Exercise description ▸ Where does the word "traffic" appear in the entries below? Copy each line that holds it.

*****

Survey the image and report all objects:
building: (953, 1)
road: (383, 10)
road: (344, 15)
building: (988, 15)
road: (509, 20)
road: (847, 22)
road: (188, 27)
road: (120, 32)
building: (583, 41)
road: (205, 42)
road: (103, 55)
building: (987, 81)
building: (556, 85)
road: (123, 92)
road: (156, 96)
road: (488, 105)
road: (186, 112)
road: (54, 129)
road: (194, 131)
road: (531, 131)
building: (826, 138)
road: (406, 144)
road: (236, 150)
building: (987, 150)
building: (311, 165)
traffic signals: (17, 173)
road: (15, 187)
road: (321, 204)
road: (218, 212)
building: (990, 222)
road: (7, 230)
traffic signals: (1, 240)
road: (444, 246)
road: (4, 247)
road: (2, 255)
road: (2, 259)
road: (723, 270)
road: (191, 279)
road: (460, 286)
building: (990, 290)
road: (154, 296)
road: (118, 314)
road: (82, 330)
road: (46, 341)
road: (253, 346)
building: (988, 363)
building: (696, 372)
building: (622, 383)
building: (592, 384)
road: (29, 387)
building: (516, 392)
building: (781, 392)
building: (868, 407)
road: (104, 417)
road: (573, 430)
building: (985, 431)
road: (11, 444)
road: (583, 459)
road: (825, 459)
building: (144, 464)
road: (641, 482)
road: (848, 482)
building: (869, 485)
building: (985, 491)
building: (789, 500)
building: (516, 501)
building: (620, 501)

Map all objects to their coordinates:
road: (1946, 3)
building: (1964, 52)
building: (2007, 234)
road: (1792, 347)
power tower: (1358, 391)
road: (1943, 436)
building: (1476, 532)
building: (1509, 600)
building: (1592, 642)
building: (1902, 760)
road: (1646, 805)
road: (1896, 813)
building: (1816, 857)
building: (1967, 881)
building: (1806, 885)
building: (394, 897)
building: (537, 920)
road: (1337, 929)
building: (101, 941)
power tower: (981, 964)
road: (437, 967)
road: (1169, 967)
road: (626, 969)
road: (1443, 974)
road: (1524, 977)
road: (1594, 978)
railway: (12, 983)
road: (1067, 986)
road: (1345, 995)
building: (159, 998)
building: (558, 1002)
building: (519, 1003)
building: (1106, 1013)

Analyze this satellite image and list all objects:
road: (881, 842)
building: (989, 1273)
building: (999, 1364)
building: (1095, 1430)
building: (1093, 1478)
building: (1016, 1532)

*****

Result below ▸
traffic signals: (17, 173)
traffic signals: (1, 240)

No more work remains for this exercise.